◆ WHAT YOU SHOULD DO ◆
The records below must be output exactly, with no images carried over.

DATA SHOWN below:

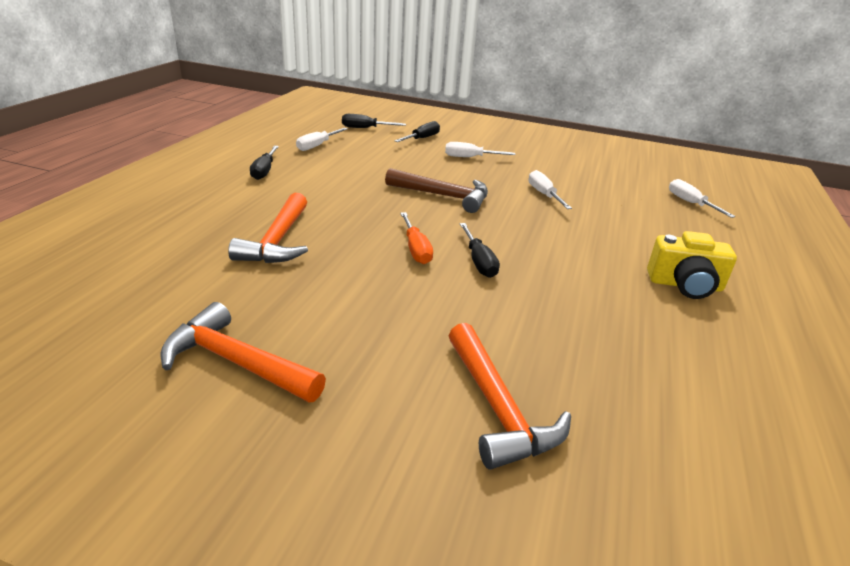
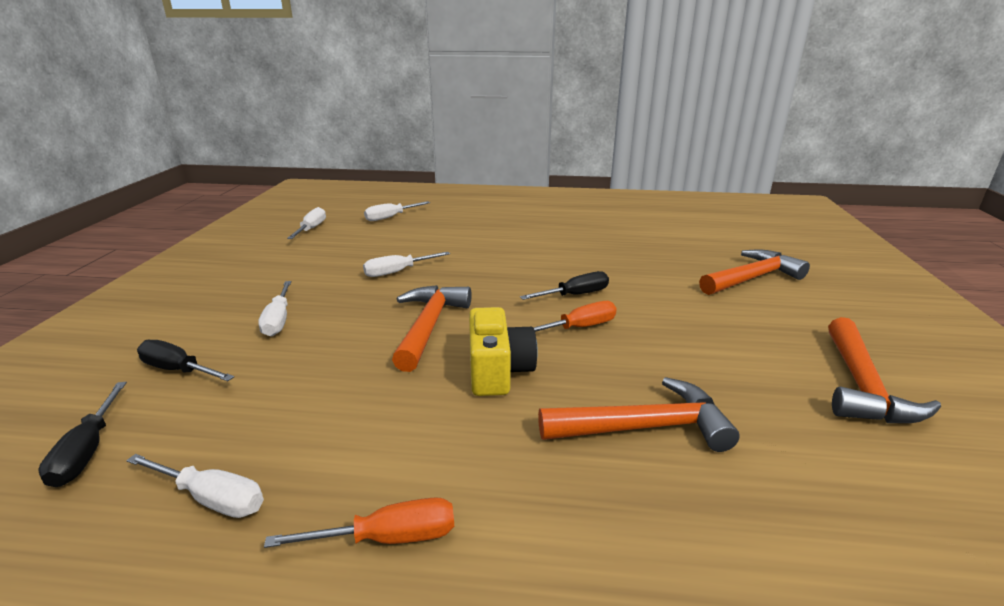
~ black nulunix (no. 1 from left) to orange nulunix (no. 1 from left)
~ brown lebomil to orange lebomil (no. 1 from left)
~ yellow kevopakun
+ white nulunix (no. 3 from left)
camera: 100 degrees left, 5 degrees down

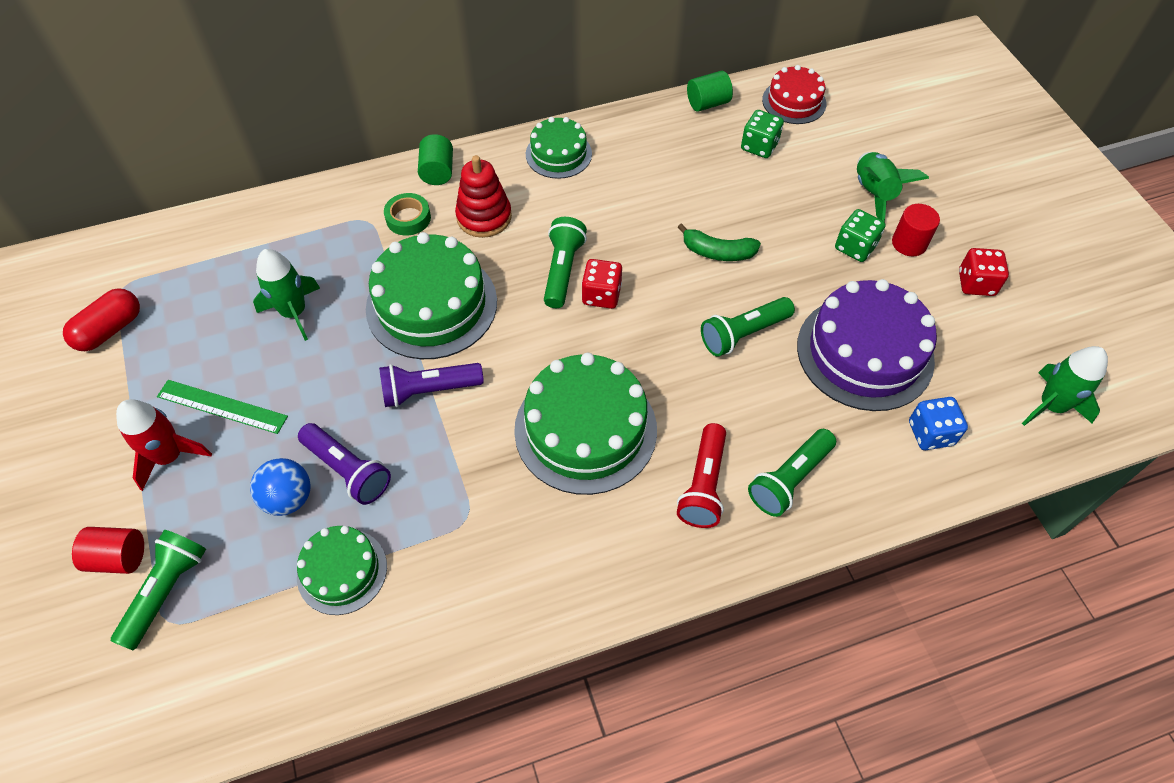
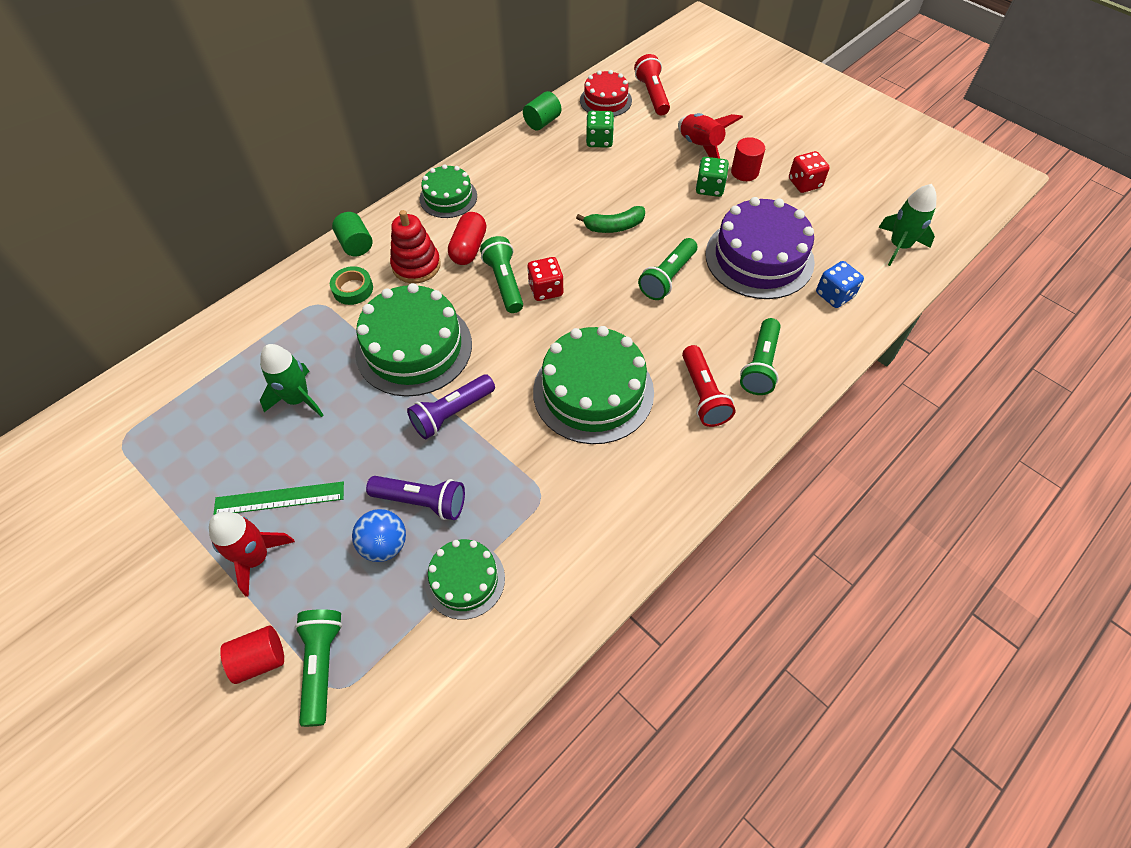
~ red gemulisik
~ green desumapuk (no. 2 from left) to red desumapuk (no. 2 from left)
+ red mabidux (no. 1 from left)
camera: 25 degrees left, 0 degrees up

End of DATA SHOWN.

◆ OUTPUT BELOW ◆
~ black nulunix (no. 1 from left) to orange nulunix (no. 1 from left)
~ brown lebomil to orange lebomil (no. 1 from left)
~ yellow kevopakun
+ white nulunix (no. 3 from left)
camera: 100 degrees left, 5 degrees down

~ red gemulisik
~ green desumapuk (no. 2 from left) to red desumapuk (no. 2 from left)
+ red mabidux (no. 1 from left)
camera: 25 degrees left, 0 degrees up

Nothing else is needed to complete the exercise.